(Data for the task begins)
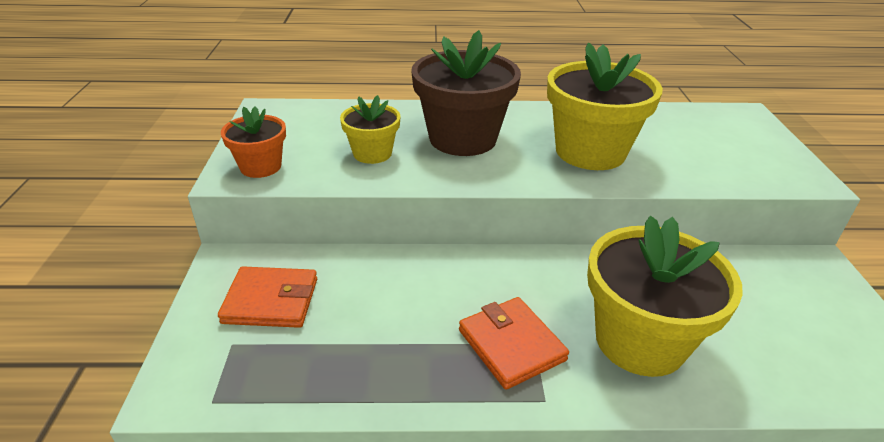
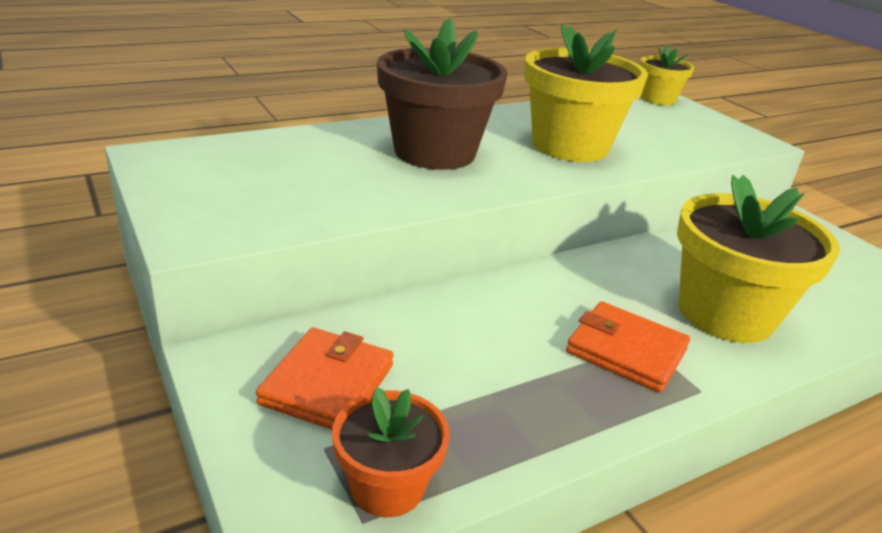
camera: 30 degrees left, 5 degrees down
(260, 167) = (221, 220): orange flower pot -> orange flower pot (387, 486)
(271, 301) = (328, 384): orange wallet -> orange wallet turned 45 degrees counterclockwise
(372, 153) = (350, 182): yellow flower pot -> yellow flower pot (658, 99)

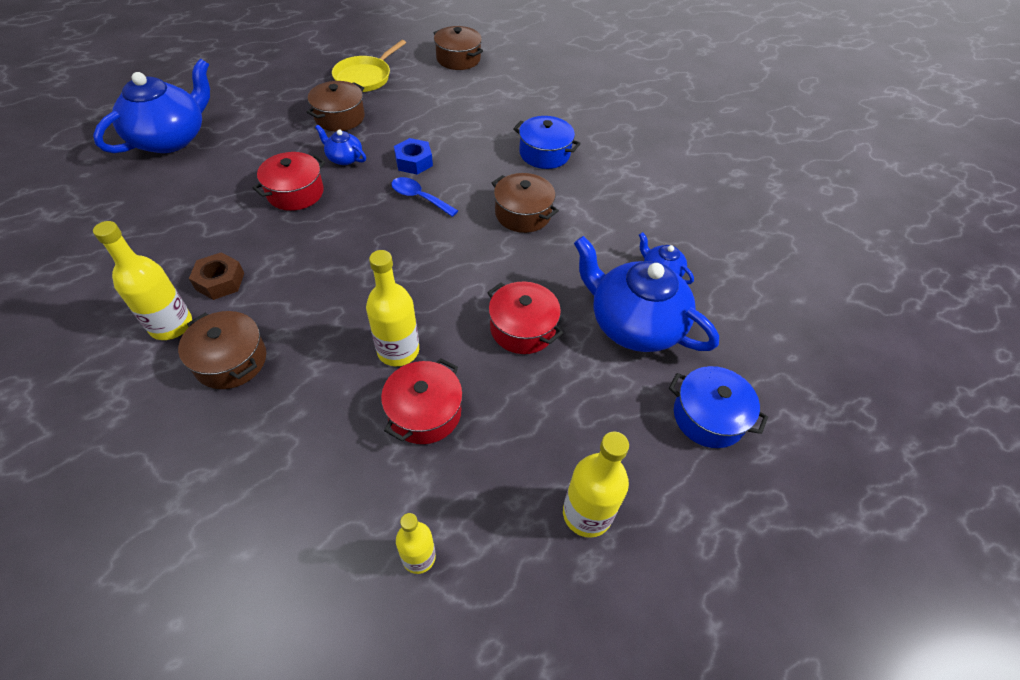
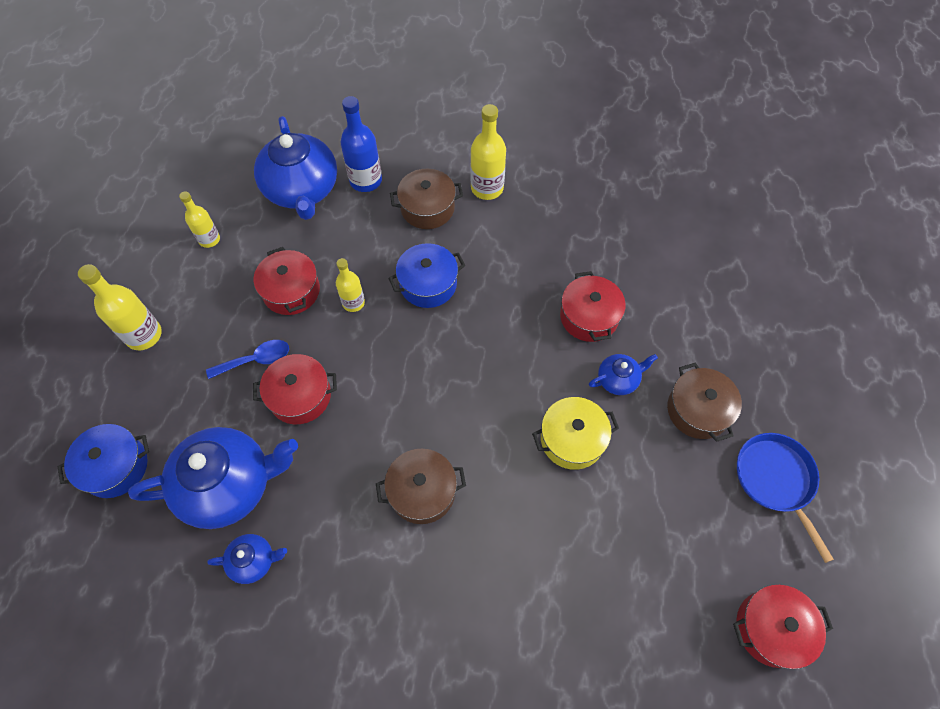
camera: 130 degrees right, 10 degrees up
(171, 138) = (738, 255): blue teapot -> blue teapot (302, 190)
(217, 446) = (366, 180): none -> blue bottle
(220, 281) = (511, 227): brown nut -> none
(365, 77) = (776, 480): yellow pan -> blue pan
(398, 350) = (353, 303): yellow bottle -> yellow bottle, size x0.64
(414, 162) = (572, 439): blue nut -> yellow pot
(419, 197) = (512, 412): blue spoon -> blue spoon (256, 360)
(458, 59) = (771, 628): brown pot -> red pot
(544, 153) = (498, 588): blue pot -> blue pot (428, 284)

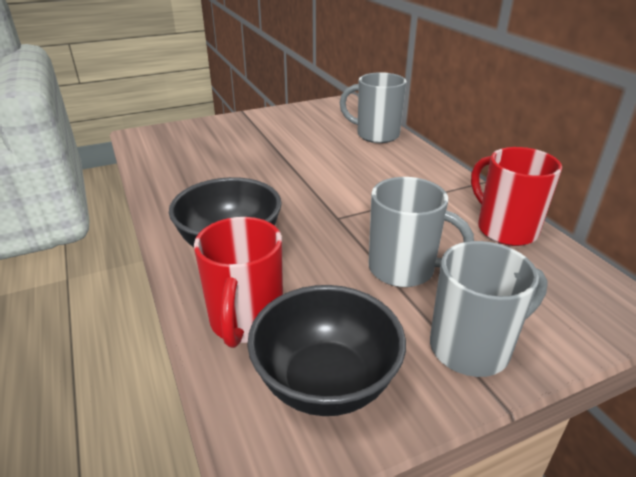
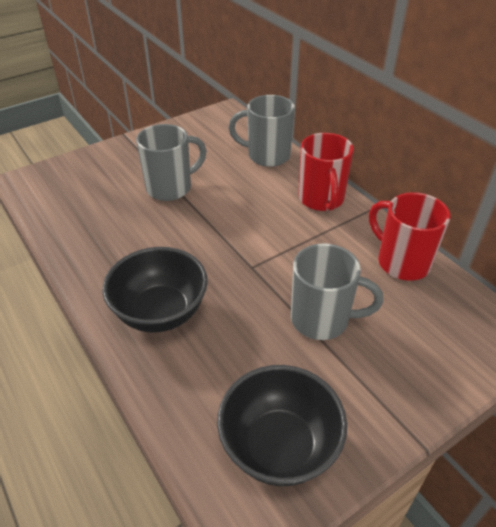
camera: 10 degrees left, 10 degrees up
(246, 321) = (197, 396): red mug -> red mug (321, 199)
(472, 347) = (390, 393): grey mug -> grey mug (170, 188)

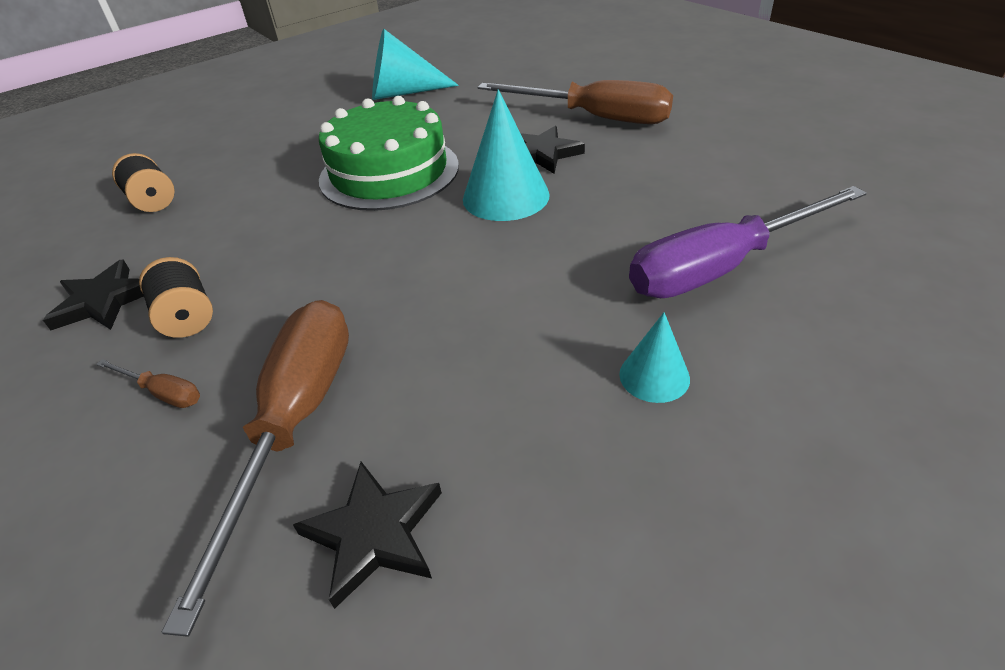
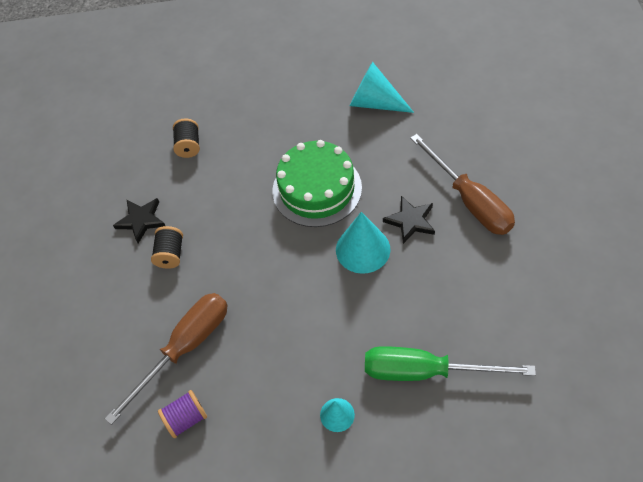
camera: 35 degrees right, 15 degrees up
(163, 393) = (144, 298): brown screwdriver -> none
(374, 534) = (186, 418): black star -> purple spool
(722, 266) = (426, 371): purple screwdriver -> green screwdriver

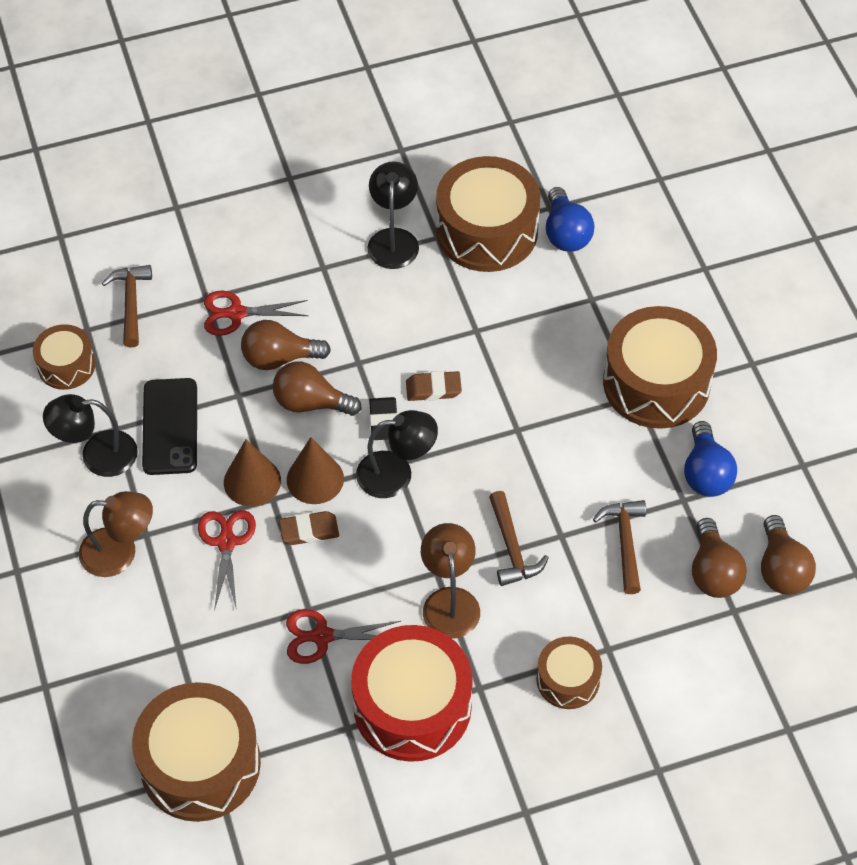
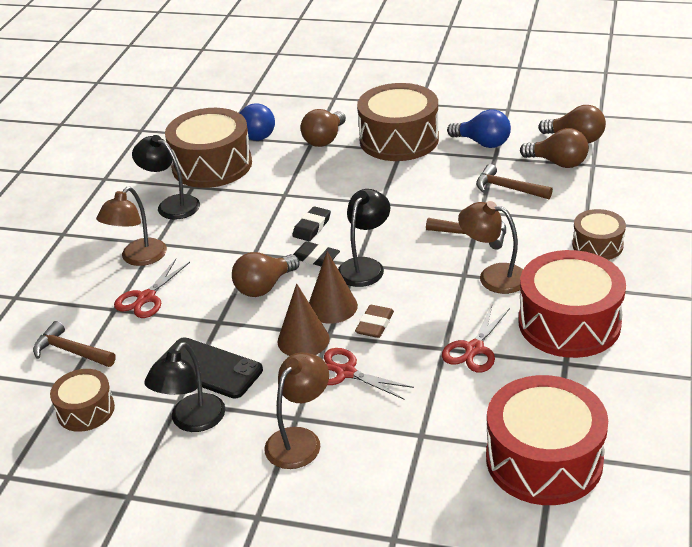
camera: 55 degrees left, 20 degrees down
(200, 764) = (544, 460): brown drum -> red drum
(279, 358) = (209, 289): brown light bulb -> brown light bulb (324, 139)
(290, 267) = (138, 258): none -> brown lamp
(433, 389) = (312, 227): brown eraser -> black eraser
(Data for the task ends)
#### Your goal
Although the records above contain pictures, the copy must not; set down exactly the lines from the one with "(365, 77) = (776, 480): yellow" up to and including the one with "(200, 764) = (544, 460): brown".

#### Output of the exercise
(365, 77) = (776, 480): yellow pan -> blue pan
(398, 350) = (353, 303): yellow bottle -> yellow bottle, size x0.64
(414, 162) = (572, 439): blue nut -> yellow pot
(419, 197) = (512, 412): blue spoon -> blue spoon (256, 360)
(458, 59) = (771, 628): brown pot -> red pot
(544, 153) = (498, 588): blue pot -> blue pot (428, 284)

camera: 10 degrees left, 10 degrees up
(246, 321) = (197, 396): red mug -> red mug (321, 199)
(472, 347) = (390, 393): grey mug -> grey mug (170, 188)

camera: 35 degrees right, 15 degrees up
(163, 393) = (144, 298): brown screwdriver -> none
(374, 534) = (186, 418): black star -> purple spool
(722, 266) = (426, 371): purple screwdriver -> green screwdriver

camera: 55 degrees left, 20 degrees down
(200, 764) = (544, 460): brown drum -> red drum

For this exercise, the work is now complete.